▶ _PROBLEM DETAILS_
No pictures go in the copy. Restate, word for word, each line from the one containing "J202 pin 1: GND -> VBUS" through the last line below.
◇ ◇ ◇ ◇
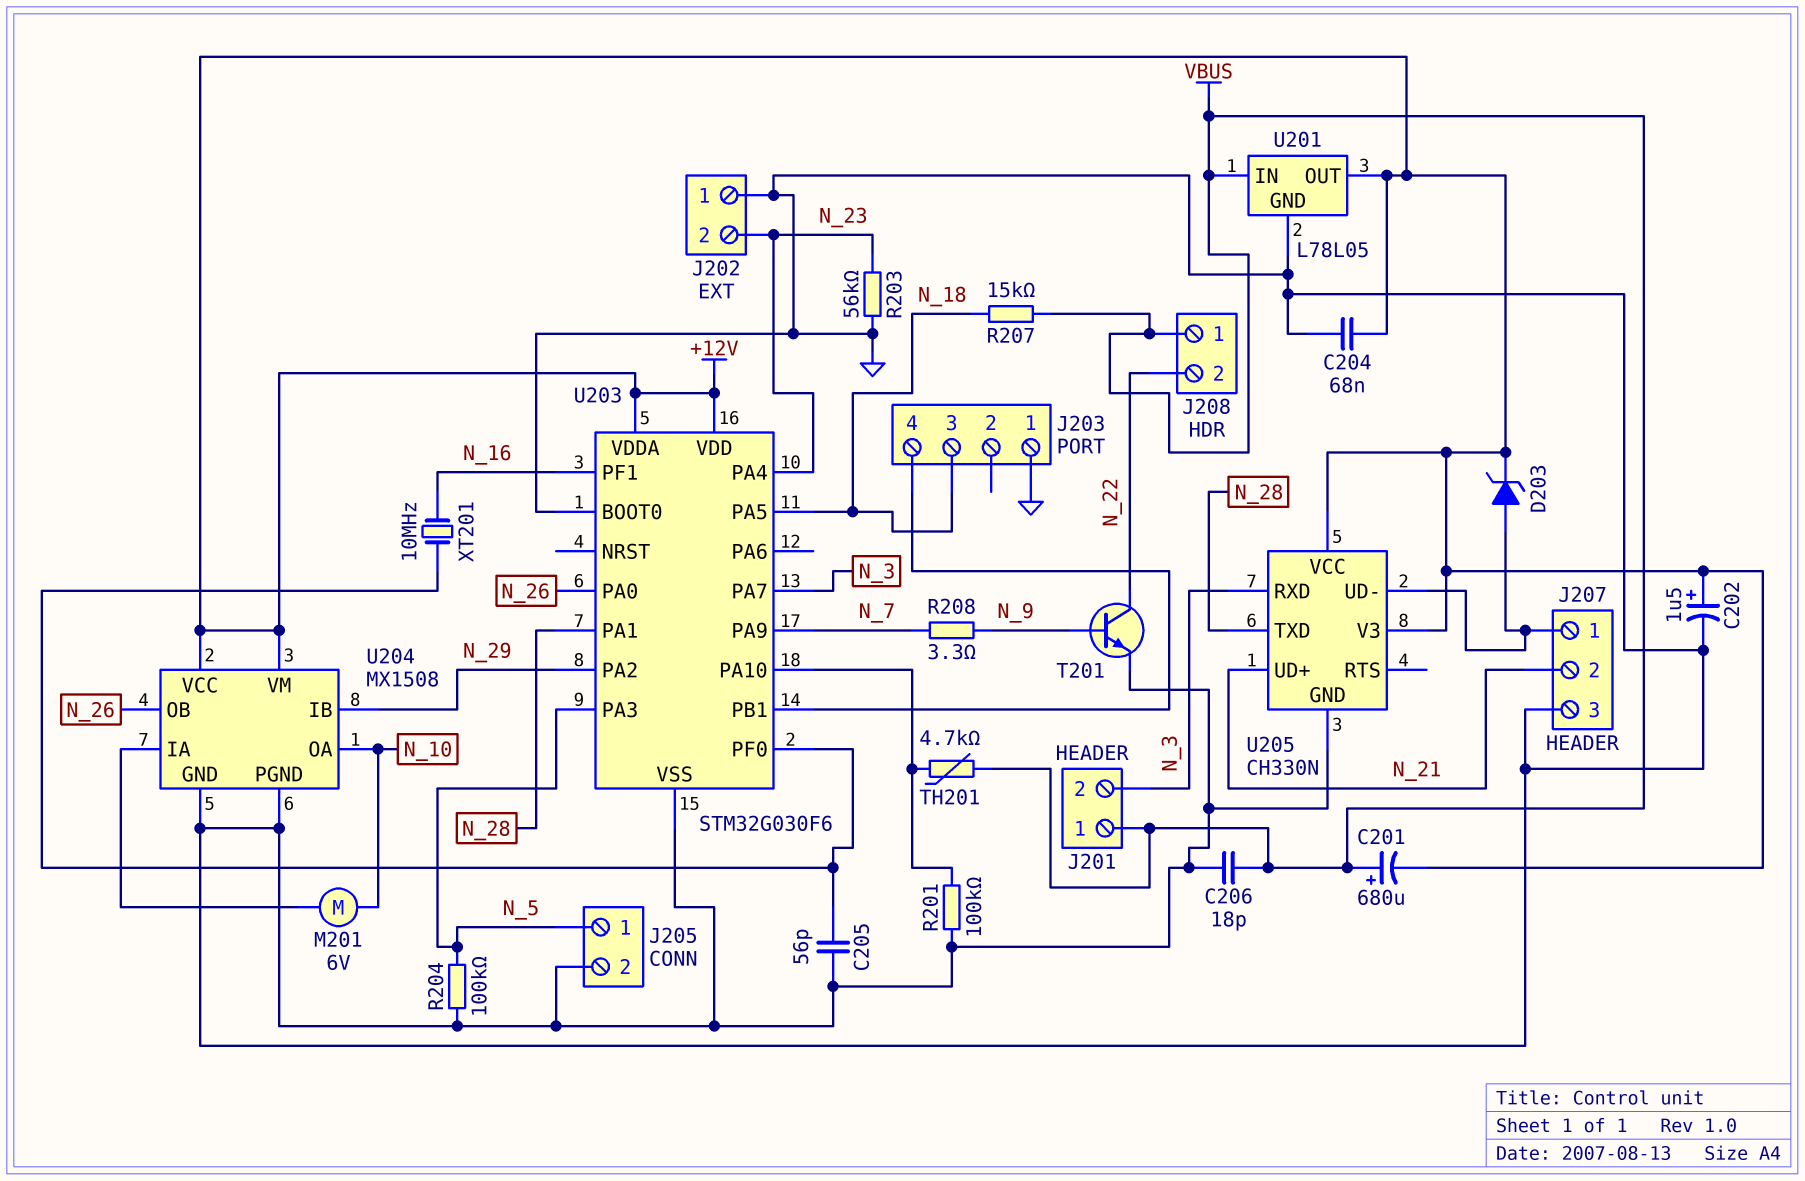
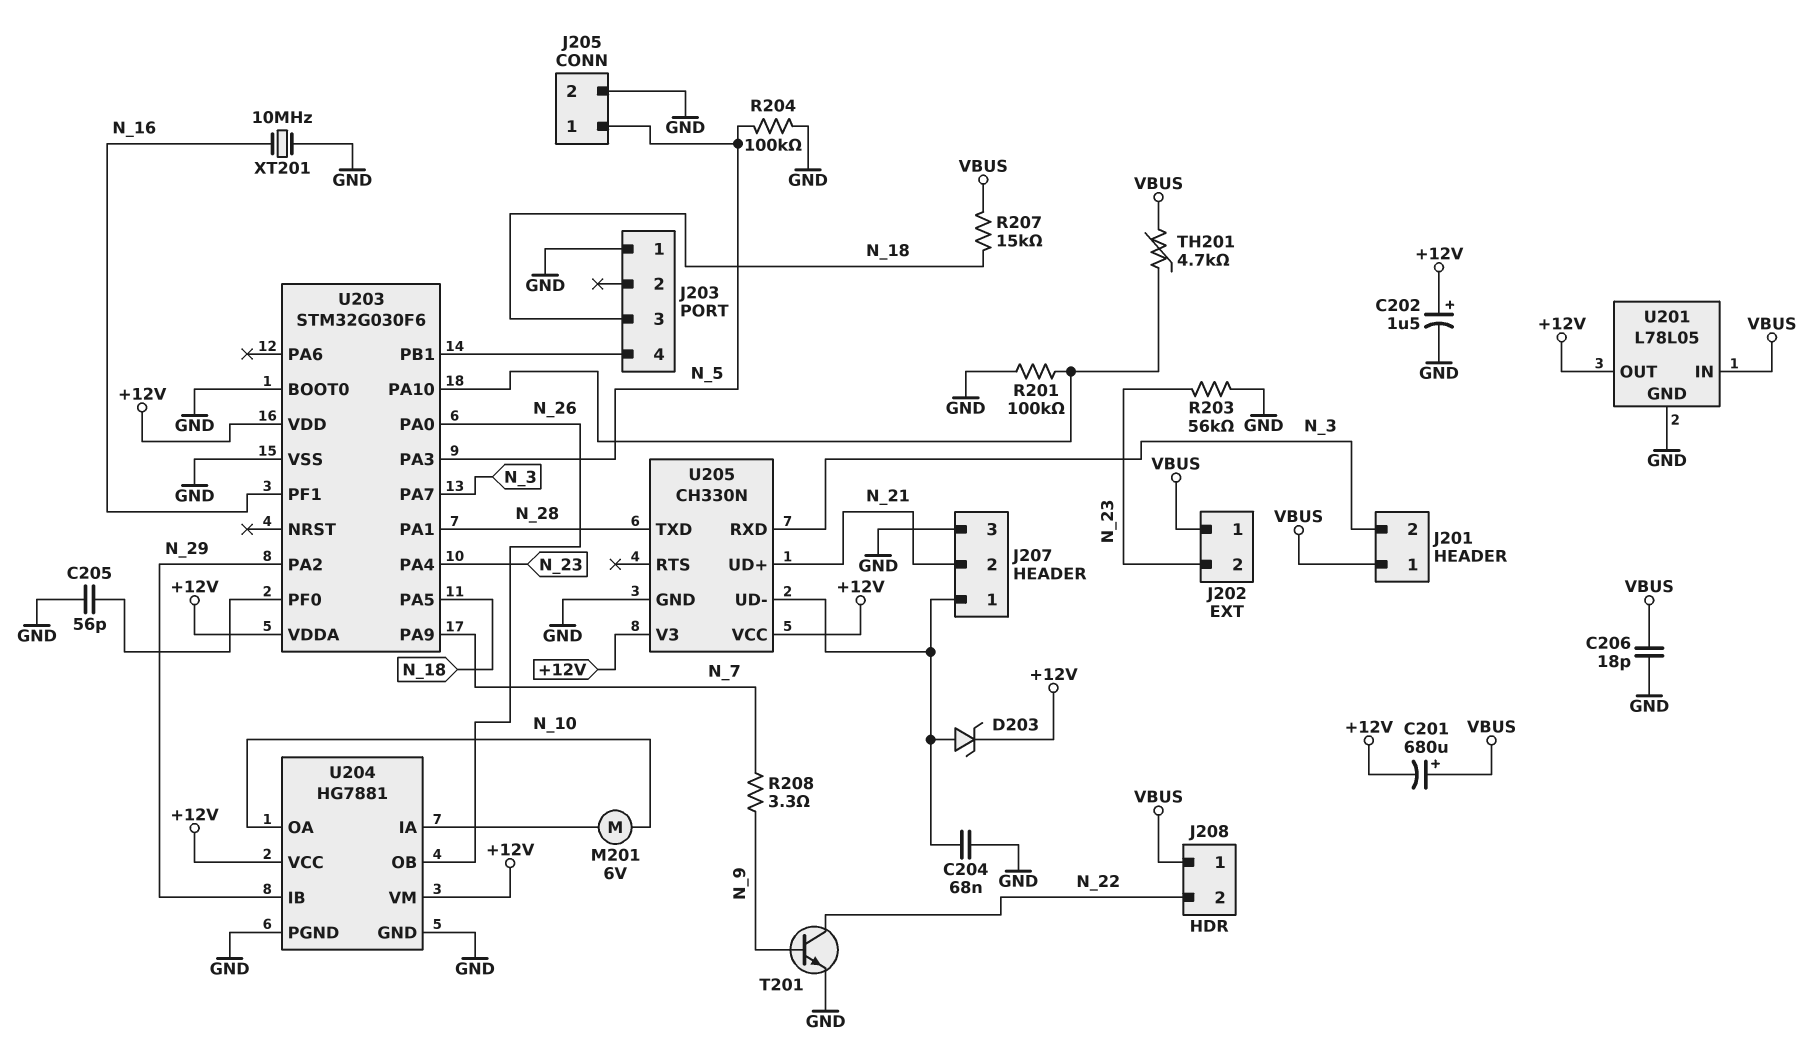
C204: 68nF (+12V, GND) -> 68nF (GND, J207/1)
J202 pin 1: GND -> VBUS
U204: MX1508 -> HG7881
XT201: 10MHz (N_16, U203/PF0) -> 10MHz (GND, N_16)

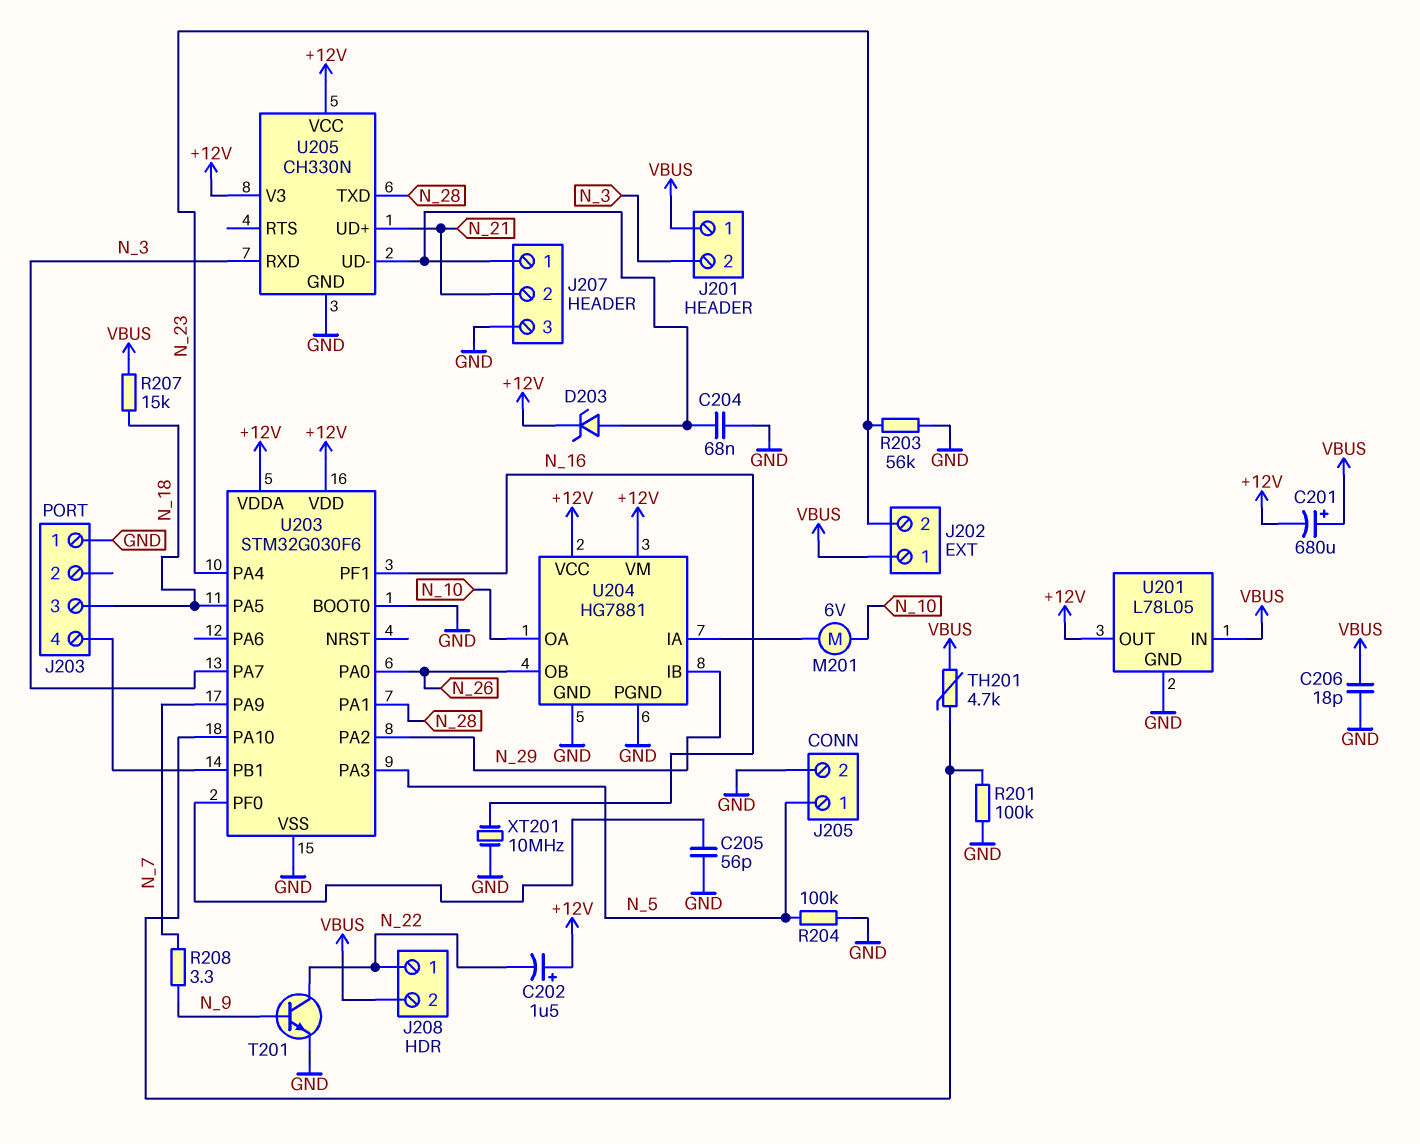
C202: 1.5uF (plus +12V, minus GND) -> 1.5uF (plus +12V, minus N_22)
J208 pin 1: VBUS -> N_22
J208 pin 2: N_22 -> VBUS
◇ ◇ ◇ ◇
▶ _PROBLEM SOLUTION_
J202 pin 1: GND -> VBUS
U204: MX1508 -> HG7881
XT201: 10MHz (N_16, U203/PF0) -> 10MHz (GND, N_16)

C202: 1.5uF (plus +12V, minus GND) -> 1.5uF (plus +12V, minus N_22)
J208 pin 1: VBUS -> N_22
J208 pin 2: N_22 -> VBUS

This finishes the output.